**Exercise goal:**
The response should be an exact transcription of the data below, free of images.

**Material provided:**
━━━━
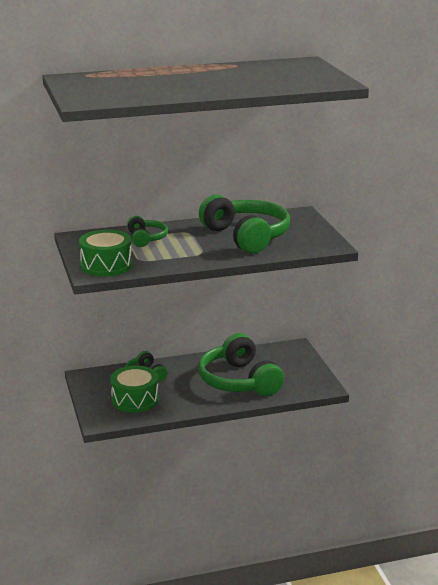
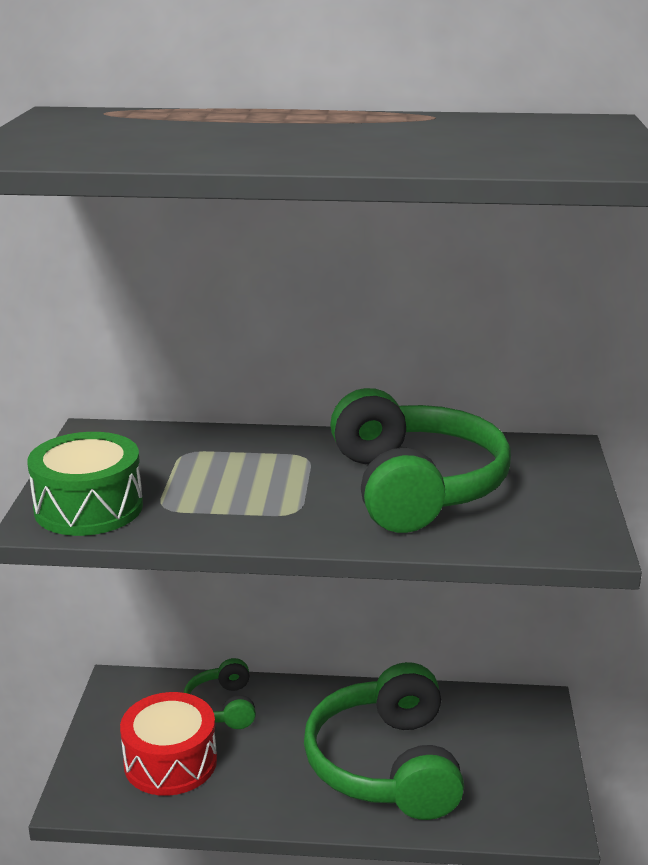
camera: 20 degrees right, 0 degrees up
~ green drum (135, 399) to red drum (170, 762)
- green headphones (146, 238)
━━━━
**Reply to the exercise:**
camera: 20 degrees right, 0 degrees up
~ green drum (135, 399) to red drum (170, 762)
- green headphones (146, 238)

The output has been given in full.